*Your instructions*.
Among the entries below, only the lines starting at the one with "D201: diode (A" and ending at the one with "U201 pin VSS: GND -> none", both included, are to be printed exactly.

*Exercise data*.
+-------+

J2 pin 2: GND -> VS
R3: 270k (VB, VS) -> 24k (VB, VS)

+-------+

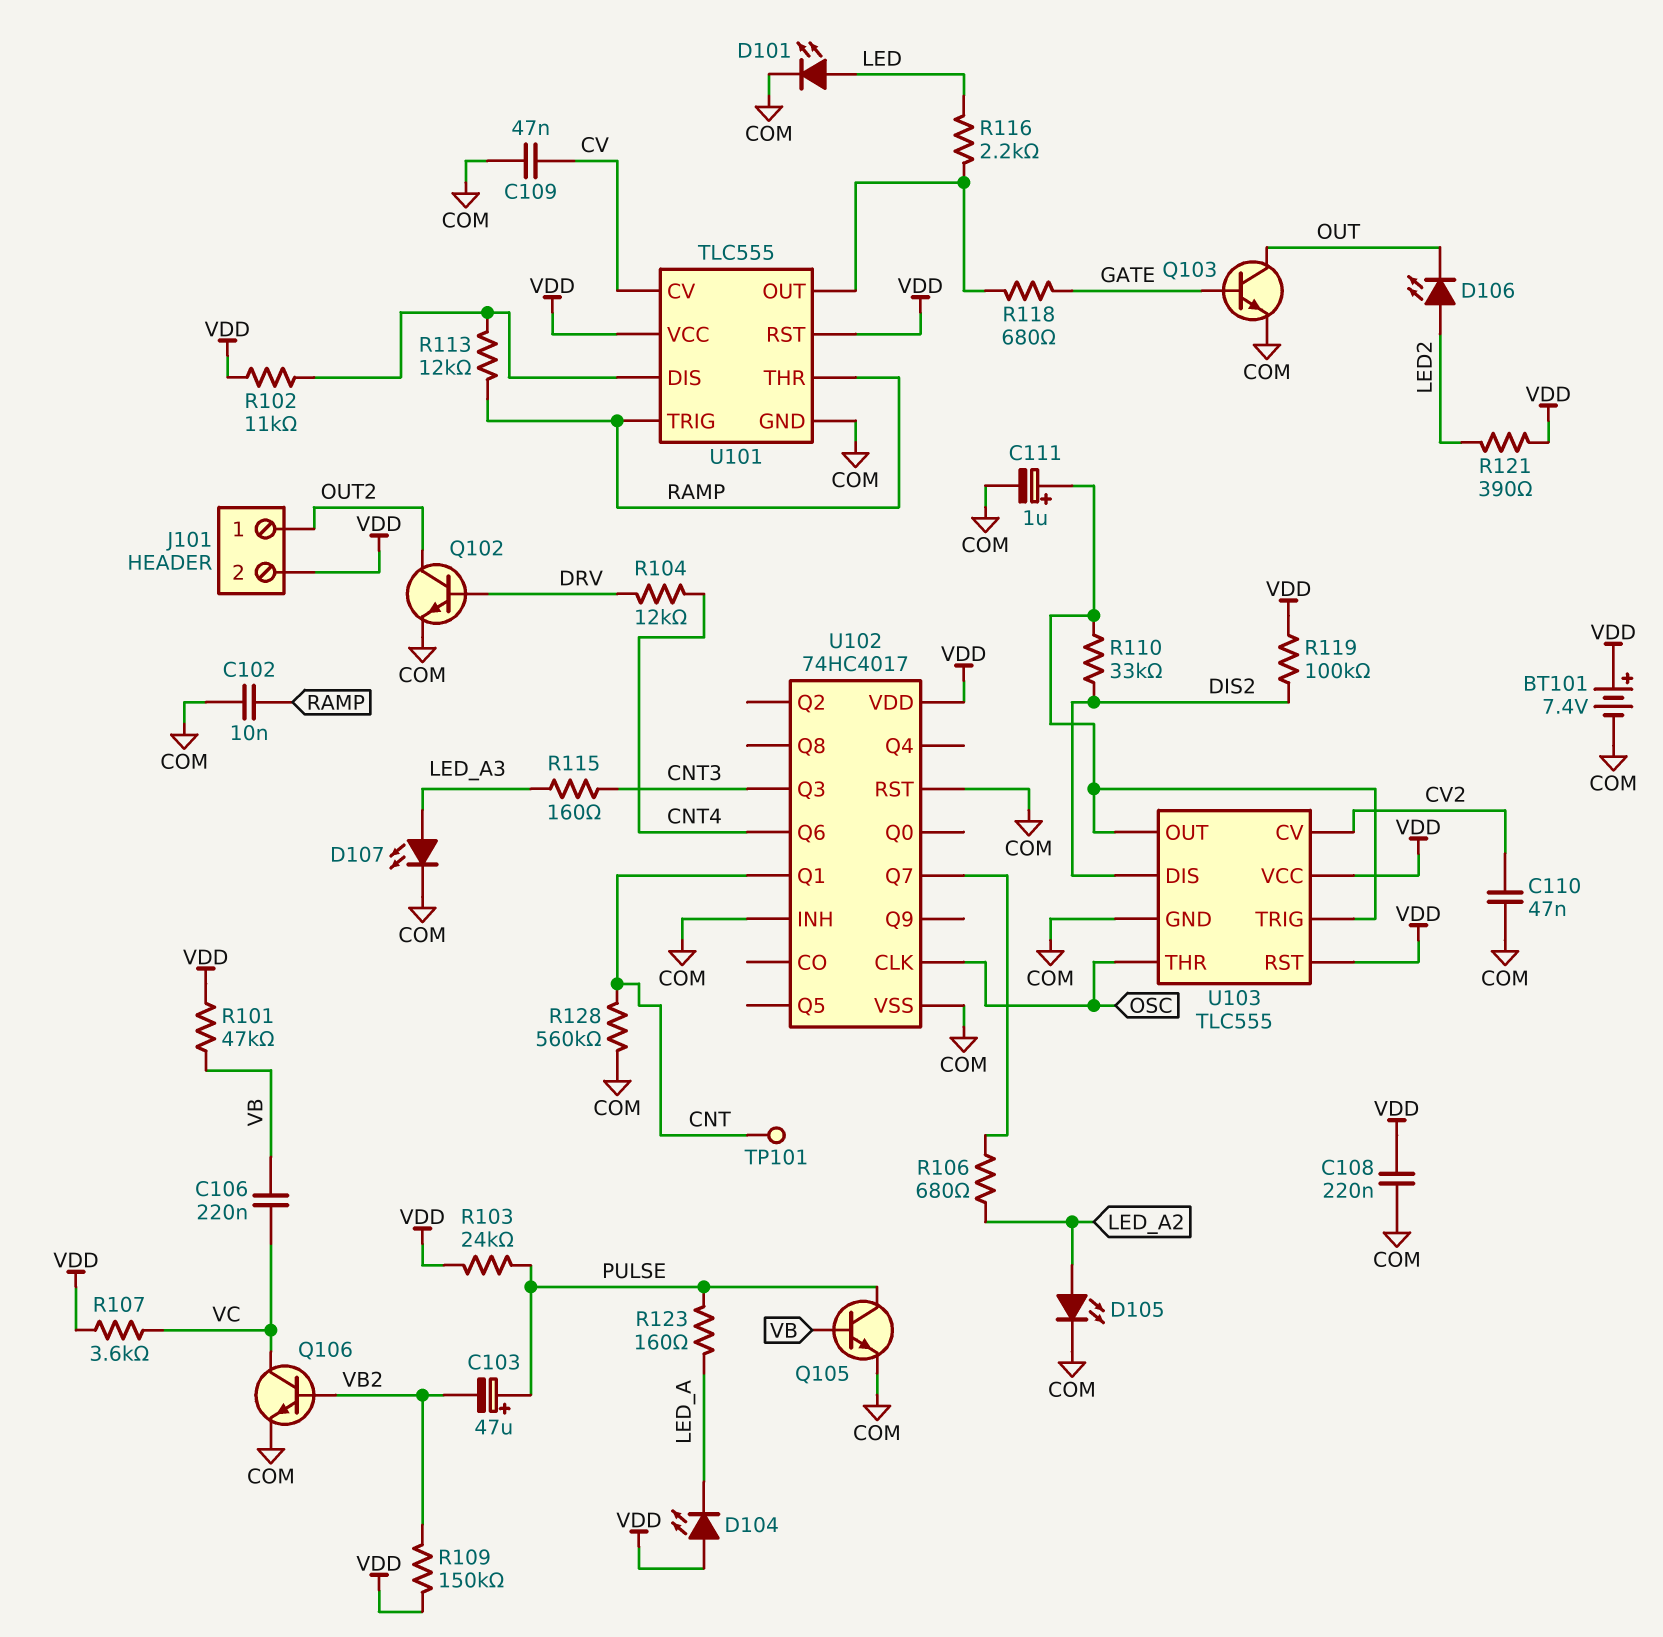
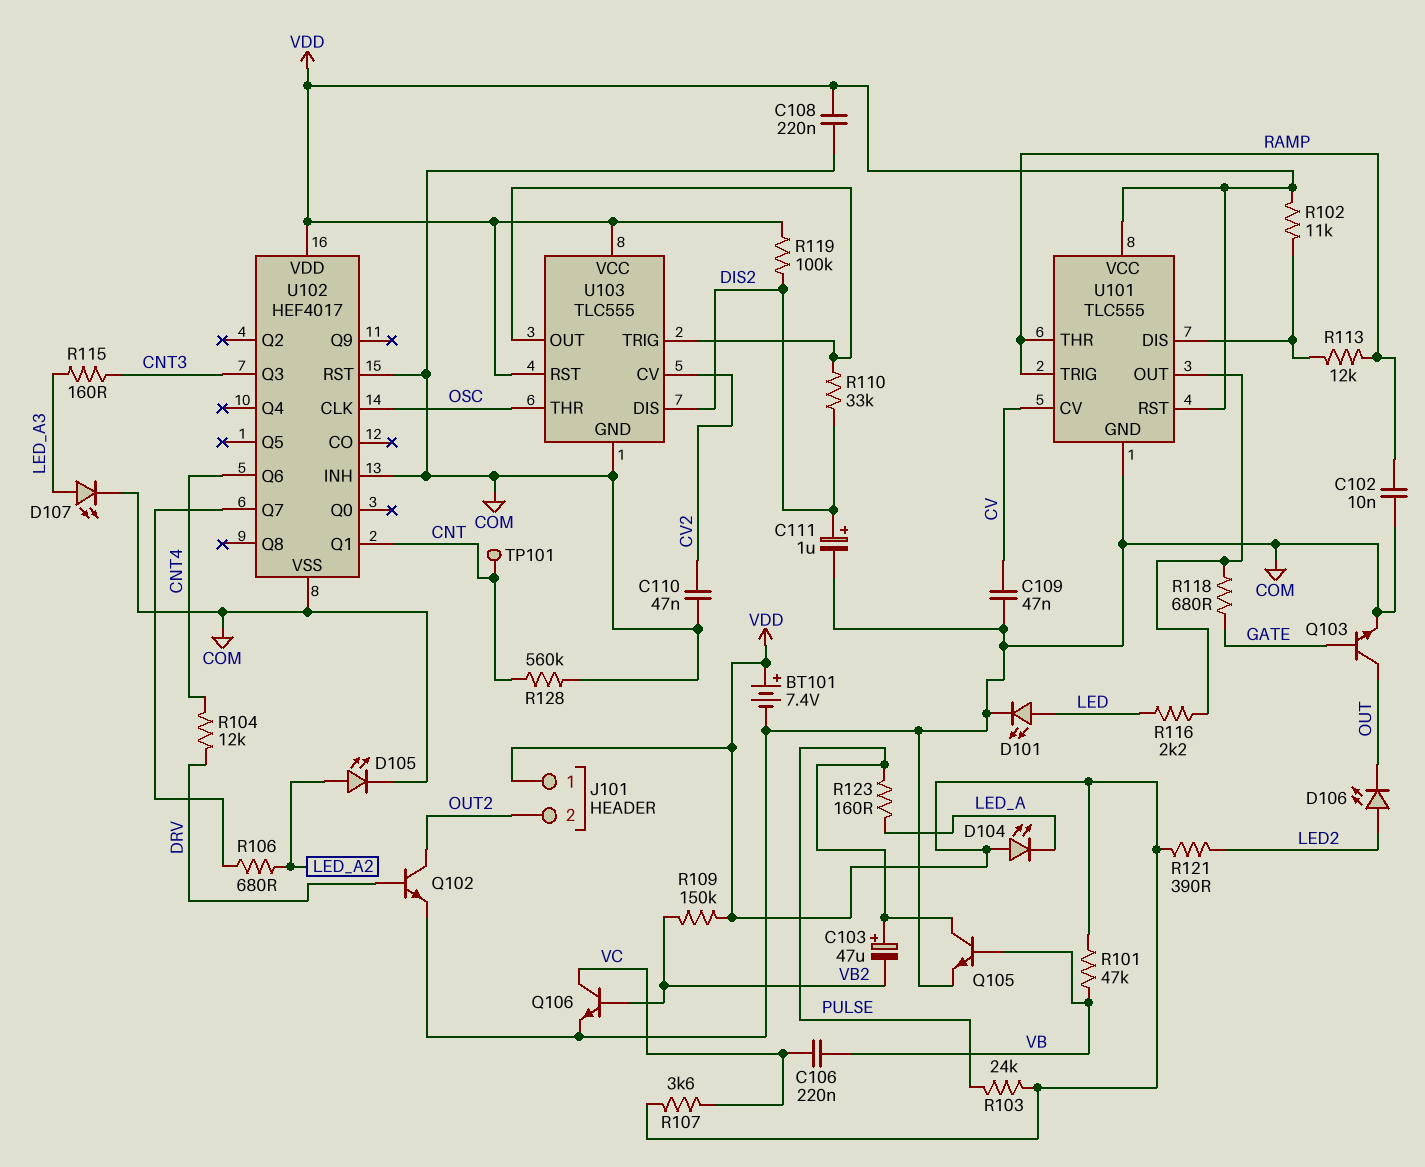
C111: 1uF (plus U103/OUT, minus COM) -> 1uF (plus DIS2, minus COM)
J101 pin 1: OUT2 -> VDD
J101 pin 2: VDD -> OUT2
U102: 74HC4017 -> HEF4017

+-------+

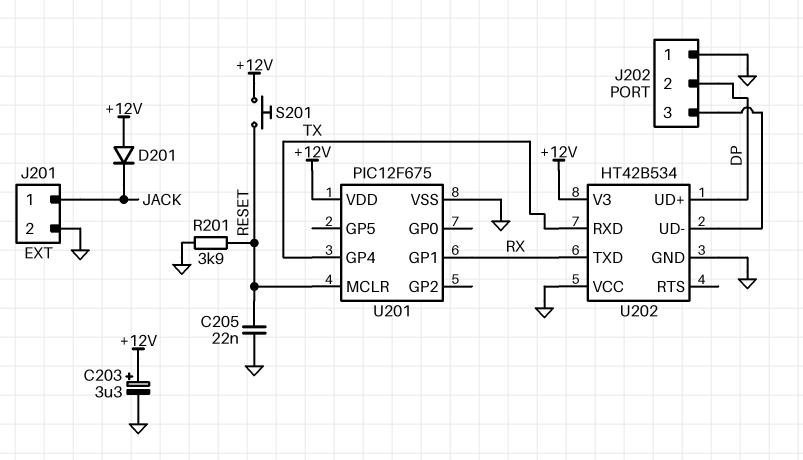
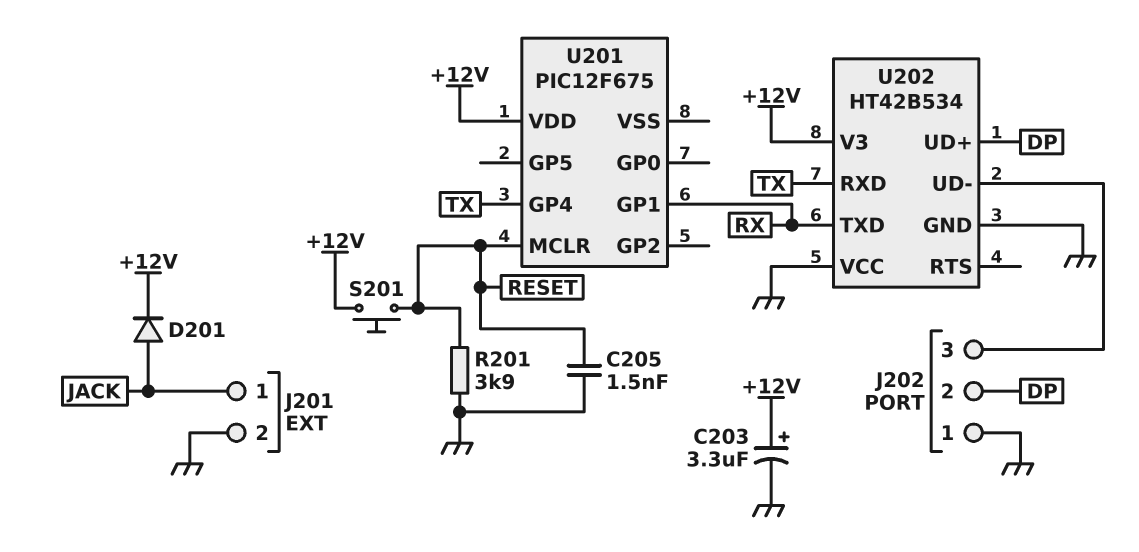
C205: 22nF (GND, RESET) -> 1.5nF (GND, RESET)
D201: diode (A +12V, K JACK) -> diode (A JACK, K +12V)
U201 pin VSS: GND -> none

+-------+

*Response to this exercise*.
D201: diode (A +12V, K JACK) -> diode (A JACK, K +12V)
U201 pin VSS: GND -> none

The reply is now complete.